Copy all lines below exactly as written. Leave pictures out.

## INFORMATION GIVEN
########################################

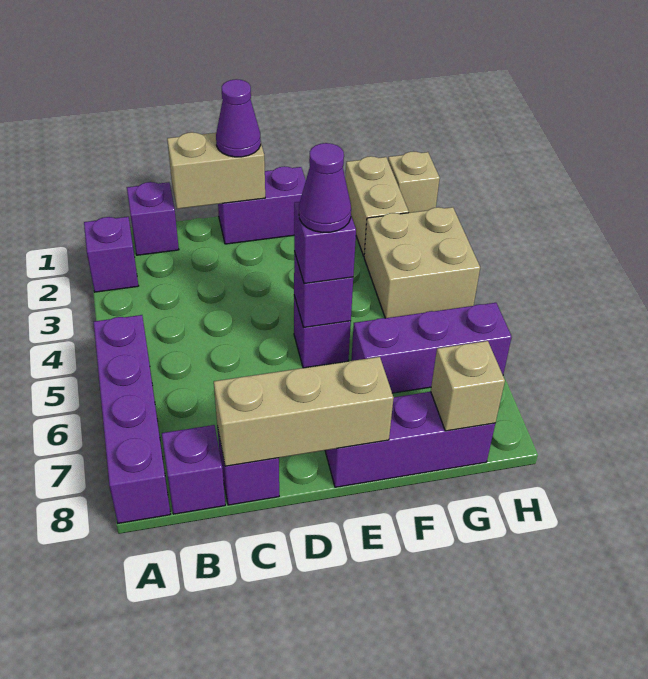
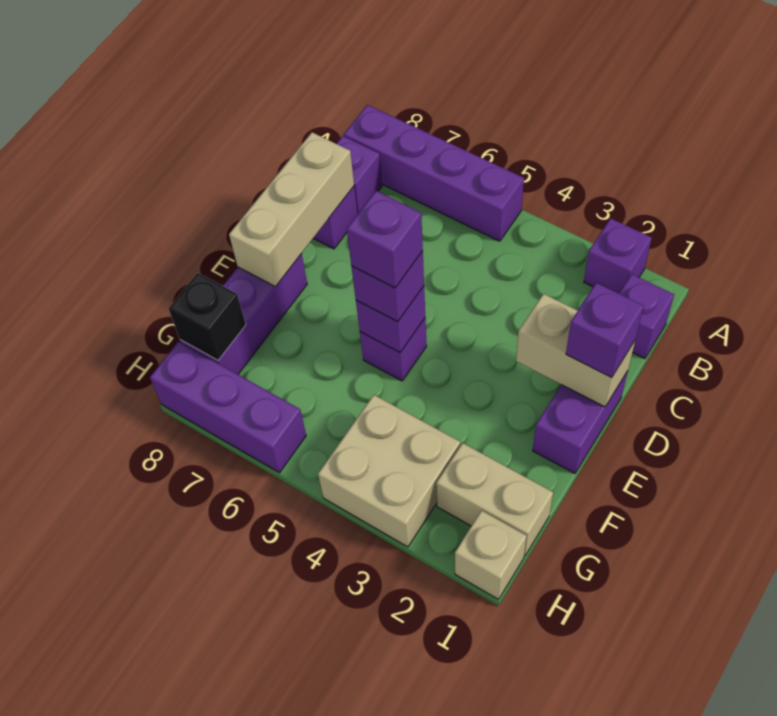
tan brick C1:D1 level 2 -> tan brick D1:D2 level 2
purple cone D1 level 3 -> purple brick D1 level 3
purple cone E5 level 4 -> purple brick E5 level 4
purple brick F6:H6 level 1 -> purple brick H6:H8 level 1
tan brick G8 level 2 -> black brick G8 level 2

########################################

## TASK RESULT
tan brick C1:D1 level 2 -> tan brick D1:D2 level 2
purple cone D1 level 3 -> purple brick D1 level 3
purple cone E5 level 4 -> purple brick E5 level 4
purple brick F6:H6 level 1 -> purple brick H6:H8 level 1
tan brick G8 level 2 -> black brick G8 level 2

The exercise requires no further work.